__Work required__.
Give back all of the records underneath exactly, with no omissions.

__Record extracts__.
____________

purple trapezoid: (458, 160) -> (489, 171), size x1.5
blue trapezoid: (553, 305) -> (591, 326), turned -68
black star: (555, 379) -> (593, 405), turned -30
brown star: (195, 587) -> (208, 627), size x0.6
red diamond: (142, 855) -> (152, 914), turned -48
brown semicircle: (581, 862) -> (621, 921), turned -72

____________

__Answer box__.
purple trapezoid: (458, 160) -> (489, 171), size x1.5
blue trapezoid: (553, 305) -> (591, 326), turned -68
black star: (555, 379) -> (593, 405), turned -30
brown star: (195, 587) -> (208, 627), size x0.6
red diamond: (142, 855) -> (152, 914), turned -48
brown semicircle: (581, 862) -> (621, 921), turned -72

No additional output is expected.